**RECORDS TO PROCESS**
☆ ☆ ☆ ☆ ☆
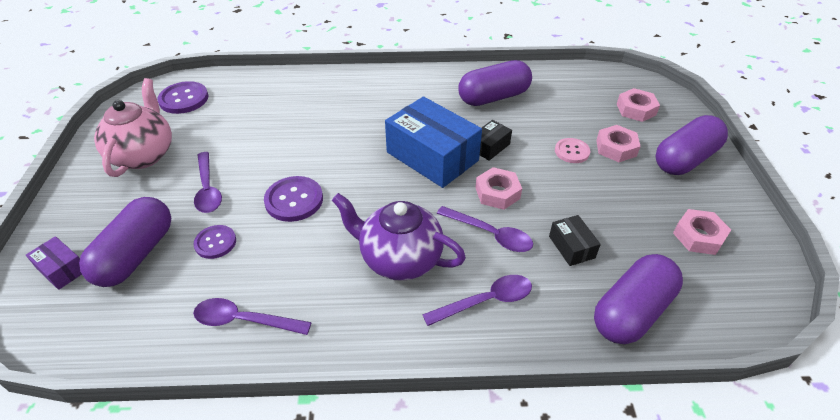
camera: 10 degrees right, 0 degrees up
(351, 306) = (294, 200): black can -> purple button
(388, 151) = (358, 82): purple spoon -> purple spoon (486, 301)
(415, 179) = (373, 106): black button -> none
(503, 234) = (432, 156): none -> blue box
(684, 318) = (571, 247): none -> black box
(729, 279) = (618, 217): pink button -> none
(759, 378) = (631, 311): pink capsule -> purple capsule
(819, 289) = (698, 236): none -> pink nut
☆ ☆ ☆ ☆ ☆
**REQUEST**
The entries are to be restated word for word, with pictures omitted.

**RESPONSE AREA**
camera: 10 degrees right, 0 degrees up
(351, 306) = (294, 200): black can -> purple button
(388, 151) = (358, 82): purple spoon -> purple spoon (486, 301)
(415, 179) = (373, 106): black button -> none
(503, 234) = (432, 156): none -> blue box
(684, 318) = (571, 247): none -> black box
(729, 279) = (618, 217): pink button -> none
(759, 378) = (631, 311): pink capsule -> purple capsule
(819, 289) = (698, 236): none -> pink nut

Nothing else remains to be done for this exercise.